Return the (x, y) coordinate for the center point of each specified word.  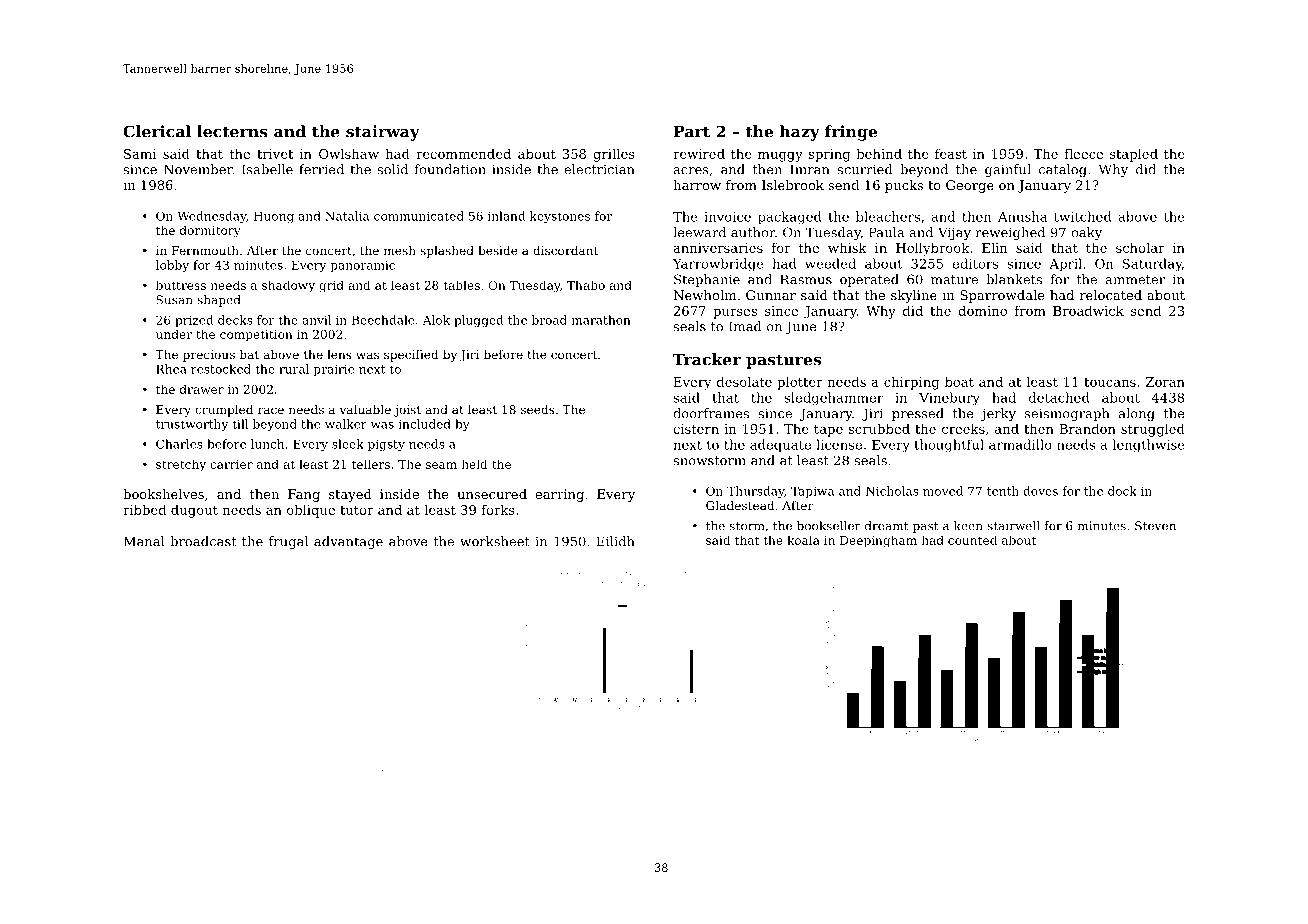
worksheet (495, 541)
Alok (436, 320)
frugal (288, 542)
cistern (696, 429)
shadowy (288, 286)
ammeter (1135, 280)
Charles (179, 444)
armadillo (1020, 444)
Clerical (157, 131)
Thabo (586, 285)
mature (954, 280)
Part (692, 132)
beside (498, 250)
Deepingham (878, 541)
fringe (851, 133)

···

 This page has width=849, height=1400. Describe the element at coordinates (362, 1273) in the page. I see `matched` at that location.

···

Rewrite the records from the line with "Return the (x, y)" up to and including the line with "fringe (851, 133)", requests included. Offset every coordinate value in the answers by -137, and leave the pictures out.

◆ RESULT FOR THIS EXERCISE ◆
Return the (x, y) coordinate for the center point of each specified word.  
worksheet (358, 404)
Alok (299, 183)
frugal (151, 405)
cistern (559, 292)
shadowy (151, 149)
ammeter (998, 143)
Charles (42, 307)
armadillo (883, 307)
Clerical (20, -6)
Thabo (449, 148)
mature (817, 143)
Part (555, -5)
beside (361, 113)
Deepingham (741, 404)
fringe (714, -4)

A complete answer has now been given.